> [Your goal]
After reading the lines below, count those that contain "brown" and give the count alone.

> [Provided records]
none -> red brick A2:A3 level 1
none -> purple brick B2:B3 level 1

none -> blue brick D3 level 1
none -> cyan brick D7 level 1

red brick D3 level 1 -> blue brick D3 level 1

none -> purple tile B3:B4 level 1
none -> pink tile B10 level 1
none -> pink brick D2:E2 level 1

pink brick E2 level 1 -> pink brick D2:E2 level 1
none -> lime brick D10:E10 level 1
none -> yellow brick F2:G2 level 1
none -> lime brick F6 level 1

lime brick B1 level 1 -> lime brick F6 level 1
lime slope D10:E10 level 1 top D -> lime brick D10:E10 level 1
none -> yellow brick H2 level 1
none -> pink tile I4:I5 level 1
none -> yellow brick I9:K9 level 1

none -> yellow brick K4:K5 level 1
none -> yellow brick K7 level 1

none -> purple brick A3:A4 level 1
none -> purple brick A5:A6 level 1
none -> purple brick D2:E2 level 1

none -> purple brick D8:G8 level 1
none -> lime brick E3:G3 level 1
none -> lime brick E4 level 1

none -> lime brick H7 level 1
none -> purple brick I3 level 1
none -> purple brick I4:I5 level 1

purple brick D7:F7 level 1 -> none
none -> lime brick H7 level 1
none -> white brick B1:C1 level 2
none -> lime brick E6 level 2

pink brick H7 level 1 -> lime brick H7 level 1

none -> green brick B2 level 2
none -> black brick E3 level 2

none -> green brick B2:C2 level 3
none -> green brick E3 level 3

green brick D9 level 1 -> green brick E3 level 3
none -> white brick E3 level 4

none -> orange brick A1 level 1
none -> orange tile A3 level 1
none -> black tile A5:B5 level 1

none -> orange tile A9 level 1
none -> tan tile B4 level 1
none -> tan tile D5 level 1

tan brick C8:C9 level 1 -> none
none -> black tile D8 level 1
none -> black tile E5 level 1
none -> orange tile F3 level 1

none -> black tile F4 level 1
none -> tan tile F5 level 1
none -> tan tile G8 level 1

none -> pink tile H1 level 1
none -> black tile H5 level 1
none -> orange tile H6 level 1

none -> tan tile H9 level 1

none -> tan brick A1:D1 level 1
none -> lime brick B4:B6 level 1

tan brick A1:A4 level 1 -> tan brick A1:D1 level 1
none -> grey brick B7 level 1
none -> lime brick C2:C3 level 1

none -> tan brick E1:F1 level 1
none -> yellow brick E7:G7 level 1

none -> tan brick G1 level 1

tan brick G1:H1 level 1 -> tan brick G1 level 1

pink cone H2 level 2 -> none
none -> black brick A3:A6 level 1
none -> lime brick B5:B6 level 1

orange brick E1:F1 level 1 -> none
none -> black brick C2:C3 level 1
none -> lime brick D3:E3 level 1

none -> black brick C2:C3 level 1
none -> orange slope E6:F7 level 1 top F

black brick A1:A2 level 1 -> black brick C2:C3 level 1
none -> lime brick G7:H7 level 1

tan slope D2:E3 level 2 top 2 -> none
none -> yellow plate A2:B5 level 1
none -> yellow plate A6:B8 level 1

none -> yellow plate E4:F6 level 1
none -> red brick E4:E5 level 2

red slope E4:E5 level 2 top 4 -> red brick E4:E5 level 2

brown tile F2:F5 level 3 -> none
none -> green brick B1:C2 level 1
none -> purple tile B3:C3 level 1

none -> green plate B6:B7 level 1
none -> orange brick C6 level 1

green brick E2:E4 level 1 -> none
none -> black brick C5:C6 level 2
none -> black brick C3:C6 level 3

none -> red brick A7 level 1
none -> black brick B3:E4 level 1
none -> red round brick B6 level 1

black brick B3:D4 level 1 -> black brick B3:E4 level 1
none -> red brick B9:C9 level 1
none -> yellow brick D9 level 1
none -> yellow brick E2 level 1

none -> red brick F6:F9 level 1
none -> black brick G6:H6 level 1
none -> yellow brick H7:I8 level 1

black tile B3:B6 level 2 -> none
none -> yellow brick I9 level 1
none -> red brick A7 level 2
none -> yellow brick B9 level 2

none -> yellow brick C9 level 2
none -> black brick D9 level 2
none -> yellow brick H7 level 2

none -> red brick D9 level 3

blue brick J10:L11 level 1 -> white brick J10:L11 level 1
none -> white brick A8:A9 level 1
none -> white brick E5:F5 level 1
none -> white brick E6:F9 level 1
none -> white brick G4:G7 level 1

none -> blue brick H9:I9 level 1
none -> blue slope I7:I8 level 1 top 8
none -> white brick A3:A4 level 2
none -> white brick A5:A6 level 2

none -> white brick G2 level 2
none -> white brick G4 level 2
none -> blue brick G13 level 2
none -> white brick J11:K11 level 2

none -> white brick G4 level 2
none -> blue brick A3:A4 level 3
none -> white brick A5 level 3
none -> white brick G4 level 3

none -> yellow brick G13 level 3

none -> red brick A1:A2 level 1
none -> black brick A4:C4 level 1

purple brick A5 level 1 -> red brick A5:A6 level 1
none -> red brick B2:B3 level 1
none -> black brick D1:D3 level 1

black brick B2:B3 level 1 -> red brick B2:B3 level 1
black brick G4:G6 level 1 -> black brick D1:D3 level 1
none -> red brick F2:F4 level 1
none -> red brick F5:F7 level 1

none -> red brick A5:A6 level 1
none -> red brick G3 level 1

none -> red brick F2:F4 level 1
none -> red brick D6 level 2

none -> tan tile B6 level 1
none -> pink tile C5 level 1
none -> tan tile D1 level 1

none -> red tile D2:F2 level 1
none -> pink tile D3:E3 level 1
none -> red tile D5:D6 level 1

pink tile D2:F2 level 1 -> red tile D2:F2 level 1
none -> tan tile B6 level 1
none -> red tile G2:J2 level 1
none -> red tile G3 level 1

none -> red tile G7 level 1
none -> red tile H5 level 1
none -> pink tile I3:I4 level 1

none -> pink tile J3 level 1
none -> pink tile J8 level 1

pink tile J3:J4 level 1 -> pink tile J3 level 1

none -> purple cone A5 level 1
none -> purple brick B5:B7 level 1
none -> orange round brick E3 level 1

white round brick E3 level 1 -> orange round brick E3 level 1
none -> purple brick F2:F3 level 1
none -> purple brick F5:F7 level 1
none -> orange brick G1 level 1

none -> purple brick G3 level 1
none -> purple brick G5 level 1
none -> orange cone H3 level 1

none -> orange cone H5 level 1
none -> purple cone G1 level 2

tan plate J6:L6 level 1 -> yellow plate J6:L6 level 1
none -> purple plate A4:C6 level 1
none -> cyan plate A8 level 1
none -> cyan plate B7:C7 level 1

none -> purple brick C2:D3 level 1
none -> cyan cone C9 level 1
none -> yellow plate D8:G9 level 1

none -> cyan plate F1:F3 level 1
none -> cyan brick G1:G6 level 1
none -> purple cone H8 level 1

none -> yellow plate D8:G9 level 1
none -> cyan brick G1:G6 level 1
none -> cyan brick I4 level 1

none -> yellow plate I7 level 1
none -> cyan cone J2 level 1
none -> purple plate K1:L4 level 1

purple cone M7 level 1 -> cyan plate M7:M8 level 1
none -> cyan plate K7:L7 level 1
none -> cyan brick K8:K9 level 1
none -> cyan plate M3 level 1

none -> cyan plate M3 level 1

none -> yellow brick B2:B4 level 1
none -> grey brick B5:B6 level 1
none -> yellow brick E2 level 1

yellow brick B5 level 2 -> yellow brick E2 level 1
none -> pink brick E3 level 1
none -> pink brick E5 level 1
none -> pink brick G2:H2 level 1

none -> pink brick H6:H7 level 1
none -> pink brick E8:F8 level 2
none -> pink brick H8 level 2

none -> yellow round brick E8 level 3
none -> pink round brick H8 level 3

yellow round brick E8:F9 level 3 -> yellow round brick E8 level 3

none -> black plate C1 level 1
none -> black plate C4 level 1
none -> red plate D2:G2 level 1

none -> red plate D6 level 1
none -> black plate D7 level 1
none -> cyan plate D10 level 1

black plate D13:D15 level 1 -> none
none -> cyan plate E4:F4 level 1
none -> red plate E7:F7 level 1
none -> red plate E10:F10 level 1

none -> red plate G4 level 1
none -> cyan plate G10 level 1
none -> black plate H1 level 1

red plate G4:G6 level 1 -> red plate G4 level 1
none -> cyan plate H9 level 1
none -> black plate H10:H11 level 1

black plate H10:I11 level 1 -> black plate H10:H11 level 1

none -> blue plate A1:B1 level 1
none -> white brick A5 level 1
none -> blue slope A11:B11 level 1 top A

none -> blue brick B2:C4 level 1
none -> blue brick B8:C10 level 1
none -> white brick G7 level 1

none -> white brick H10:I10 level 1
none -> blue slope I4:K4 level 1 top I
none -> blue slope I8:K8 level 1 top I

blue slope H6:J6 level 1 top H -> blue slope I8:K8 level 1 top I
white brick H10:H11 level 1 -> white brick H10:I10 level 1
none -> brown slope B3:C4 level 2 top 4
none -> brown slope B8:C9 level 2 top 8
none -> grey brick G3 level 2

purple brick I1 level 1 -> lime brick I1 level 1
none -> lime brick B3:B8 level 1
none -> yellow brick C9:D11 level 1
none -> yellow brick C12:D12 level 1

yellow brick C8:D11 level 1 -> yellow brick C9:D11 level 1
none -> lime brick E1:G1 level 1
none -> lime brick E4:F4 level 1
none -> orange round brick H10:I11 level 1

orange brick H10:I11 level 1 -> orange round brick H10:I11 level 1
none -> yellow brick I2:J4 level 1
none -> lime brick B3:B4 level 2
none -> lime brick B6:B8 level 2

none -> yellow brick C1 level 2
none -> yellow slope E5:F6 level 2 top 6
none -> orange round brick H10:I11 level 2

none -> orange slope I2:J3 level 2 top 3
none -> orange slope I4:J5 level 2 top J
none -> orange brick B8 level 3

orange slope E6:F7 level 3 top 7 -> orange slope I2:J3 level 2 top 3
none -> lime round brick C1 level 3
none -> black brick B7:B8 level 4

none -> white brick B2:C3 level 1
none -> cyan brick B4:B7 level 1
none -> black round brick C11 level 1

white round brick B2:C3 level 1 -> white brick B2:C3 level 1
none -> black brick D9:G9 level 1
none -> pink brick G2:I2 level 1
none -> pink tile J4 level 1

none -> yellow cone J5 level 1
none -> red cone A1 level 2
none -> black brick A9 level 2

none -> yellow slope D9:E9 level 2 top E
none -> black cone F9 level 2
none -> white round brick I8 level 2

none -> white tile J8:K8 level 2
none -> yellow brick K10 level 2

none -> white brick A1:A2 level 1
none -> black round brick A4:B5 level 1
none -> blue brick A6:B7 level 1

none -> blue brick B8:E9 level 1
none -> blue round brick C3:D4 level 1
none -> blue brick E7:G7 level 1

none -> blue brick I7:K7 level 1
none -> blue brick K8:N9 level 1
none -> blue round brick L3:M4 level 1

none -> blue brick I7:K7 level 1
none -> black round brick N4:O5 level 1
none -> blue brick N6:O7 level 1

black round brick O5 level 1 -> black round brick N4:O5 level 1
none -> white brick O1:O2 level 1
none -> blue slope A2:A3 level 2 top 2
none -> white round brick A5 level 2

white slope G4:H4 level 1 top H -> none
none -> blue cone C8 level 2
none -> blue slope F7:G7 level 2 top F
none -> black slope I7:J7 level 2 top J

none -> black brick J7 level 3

> [Output of the exercise]
3